Instruction →
Starting at the line that has "black fish [286,151,420,231]" and stopping after the line that has "yellow lemon [165,263,244,318] -> none", reproduce the listing below exactly; omit everything else.
[[ Information supplied, beginning ]]
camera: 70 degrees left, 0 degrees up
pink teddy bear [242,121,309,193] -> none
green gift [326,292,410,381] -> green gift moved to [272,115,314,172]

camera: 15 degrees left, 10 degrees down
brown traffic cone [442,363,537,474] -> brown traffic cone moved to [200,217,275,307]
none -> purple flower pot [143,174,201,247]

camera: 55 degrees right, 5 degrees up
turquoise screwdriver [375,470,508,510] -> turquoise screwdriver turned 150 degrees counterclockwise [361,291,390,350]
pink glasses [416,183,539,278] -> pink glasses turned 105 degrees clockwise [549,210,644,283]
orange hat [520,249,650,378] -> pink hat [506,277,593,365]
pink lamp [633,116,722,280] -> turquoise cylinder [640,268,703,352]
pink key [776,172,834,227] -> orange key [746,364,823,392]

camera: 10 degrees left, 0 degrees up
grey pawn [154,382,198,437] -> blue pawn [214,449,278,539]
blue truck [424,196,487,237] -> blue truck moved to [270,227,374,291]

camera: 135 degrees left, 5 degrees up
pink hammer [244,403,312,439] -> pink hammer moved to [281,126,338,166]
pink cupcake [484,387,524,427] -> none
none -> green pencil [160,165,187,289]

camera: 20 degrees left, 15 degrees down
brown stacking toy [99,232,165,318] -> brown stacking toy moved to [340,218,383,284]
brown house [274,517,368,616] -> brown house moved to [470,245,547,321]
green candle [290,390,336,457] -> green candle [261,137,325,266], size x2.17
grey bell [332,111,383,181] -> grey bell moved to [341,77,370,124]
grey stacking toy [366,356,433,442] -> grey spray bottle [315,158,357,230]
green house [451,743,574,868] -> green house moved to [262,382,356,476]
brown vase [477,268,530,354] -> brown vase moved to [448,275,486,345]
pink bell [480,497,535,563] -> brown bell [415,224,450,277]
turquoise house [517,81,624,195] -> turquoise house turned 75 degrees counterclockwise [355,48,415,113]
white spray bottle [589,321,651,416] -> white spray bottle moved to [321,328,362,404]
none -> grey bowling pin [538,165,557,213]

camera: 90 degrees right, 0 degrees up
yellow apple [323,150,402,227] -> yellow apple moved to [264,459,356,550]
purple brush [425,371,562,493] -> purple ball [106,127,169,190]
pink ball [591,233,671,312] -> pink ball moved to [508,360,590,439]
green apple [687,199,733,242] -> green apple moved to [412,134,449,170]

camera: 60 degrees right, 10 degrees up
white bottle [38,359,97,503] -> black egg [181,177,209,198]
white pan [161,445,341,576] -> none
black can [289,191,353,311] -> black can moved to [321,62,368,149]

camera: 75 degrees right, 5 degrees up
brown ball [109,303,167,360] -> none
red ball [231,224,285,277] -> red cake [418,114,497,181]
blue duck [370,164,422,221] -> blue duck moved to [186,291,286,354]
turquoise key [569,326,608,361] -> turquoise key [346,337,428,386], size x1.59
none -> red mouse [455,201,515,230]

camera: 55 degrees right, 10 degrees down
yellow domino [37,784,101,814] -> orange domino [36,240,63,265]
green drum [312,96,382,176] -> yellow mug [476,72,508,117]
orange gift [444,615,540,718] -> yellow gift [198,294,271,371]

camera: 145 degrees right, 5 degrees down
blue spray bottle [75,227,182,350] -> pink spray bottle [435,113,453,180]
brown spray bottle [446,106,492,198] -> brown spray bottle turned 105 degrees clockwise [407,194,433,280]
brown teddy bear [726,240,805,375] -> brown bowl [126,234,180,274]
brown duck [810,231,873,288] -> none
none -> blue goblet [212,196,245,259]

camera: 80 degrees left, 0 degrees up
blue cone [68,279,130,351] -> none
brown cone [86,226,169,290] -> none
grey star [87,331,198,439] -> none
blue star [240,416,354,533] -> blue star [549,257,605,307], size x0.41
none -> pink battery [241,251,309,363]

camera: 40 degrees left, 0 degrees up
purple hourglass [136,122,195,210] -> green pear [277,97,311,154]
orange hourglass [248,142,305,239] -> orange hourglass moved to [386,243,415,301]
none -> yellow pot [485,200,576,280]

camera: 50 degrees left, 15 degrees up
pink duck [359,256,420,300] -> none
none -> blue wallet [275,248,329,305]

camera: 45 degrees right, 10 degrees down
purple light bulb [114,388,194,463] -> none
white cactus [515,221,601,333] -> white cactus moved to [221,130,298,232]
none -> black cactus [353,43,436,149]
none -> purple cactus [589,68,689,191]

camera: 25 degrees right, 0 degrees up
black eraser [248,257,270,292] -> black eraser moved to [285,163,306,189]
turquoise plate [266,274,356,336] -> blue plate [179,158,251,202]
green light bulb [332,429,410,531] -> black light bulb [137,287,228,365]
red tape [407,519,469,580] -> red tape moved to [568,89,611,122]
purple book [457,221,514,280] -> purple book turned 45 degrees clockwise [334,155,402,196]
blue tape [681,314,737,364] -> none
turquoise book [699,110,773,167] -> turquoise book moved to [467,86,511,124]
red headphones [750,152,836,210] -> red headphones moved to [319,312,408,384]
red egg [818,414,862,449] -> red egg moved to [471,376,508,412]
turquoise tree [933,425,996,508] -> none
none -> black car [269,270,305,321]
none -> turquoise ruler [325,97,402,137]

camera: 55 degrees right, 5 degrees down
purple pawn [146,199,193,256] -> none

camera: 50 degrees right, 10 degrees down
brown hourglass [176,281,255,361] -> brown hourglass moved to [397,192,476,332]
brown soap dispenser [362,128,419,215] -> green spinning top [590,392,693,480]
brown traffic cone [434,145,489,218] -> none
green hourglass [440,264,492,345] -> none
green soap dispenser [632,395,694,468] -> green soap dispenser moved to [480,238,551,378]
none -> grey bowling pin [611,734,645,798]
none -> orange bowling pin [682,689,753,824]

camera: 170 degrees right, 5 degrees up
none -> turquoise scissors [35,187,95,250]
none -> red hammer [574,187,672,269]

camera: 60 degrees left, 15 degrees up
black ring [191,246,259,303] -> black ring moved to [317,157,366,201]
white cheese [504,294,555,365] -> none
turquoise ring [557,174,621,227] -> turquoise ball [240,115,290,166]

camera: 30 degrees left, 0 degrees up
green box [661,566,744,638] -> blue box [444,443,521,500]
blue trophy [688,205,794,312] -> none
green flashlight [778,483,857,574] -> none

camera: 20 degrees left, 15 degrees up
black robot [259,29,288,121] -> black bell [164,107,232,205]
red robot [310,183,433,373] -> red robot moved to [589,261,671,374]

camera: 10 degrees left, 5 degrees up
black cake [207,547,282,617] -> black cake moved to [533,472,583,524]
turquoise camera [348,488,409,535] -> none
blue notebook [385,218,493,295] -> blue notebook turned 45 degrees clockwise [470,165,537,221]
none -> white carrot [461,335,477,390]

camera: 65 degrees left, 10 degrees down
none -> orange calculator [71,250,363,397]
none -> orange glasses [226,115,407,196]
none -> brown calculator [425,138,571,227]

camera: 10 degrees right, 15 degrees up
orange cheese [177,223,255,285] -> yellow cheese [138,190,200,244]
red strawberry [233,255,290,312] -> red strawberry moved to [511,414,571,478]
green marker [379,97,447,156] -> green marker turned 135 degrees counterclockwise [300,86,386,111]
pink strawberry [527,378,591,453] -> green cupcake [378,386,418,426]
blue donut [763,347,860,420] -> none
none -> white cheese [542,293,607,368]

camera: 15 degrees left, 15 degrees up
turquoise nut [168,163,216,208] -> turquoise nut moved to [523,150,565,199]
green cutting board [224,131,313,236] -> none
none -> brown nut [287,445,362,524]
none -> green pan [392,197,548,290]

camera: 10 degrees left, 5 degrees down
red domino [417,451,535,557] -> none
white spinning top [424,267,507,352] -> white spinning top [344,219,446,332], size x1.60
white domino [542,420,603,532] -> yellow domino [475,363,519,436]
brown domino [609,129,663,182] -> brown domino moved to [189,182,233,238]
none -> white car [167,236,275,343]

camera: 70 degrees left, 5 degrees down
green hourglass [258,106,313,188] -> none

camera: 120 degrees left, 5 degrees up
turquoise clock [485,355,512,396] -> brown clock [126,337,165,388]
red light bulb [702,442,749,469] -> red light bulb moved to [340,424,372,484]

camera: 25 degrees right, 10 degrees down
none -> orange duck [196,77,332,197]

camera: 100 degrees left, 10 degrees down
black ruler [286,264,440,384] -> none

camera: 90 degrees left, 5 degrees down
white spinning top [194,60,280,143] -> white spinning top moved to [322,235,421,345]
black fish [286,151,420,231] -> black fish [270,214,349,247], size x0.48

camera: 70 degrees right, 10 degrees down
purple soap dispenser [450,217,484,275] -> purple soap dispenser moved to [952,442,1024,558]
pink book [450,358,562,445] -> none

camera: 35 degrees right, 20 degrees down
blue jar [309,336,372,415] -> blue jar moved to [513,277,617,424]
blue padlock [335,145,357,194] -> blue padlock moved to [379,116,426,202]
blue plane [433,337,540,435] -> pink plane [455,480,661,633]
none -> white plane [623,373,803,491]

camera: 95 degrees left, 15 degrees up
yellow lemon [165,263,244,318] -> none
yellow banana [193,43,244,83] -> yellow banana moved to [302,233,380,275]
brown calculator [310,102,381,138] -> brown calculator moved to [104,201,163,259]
[[ Information supplied, end ]]
Response to the task →
black fish [286,151,420,231] -> black fish [270,214,349,247], size x0.48

camera: 70 degrees right, 10 degrees down
purple soap dispenser [450,217,484,275] -> purple soap dispenser moved to [952,442,1024,558]
pink book [450,358,562,445] -> none

camera: 35 degrees right, 20 degrees down
blue jar [309,336,372,415] -> blue jar moved to [513,277,617,424]
blue padlock [335,145,357,194] -> blue padlock moved to [379,116,426,202]
blue plane [433,337,540,435] -> pink plane [455,480,661,633]
none -> white plane [623,373,803,491]

camera: 95 degrees left, 15 degrees up
yellow lemon [165,263,244,318] -> none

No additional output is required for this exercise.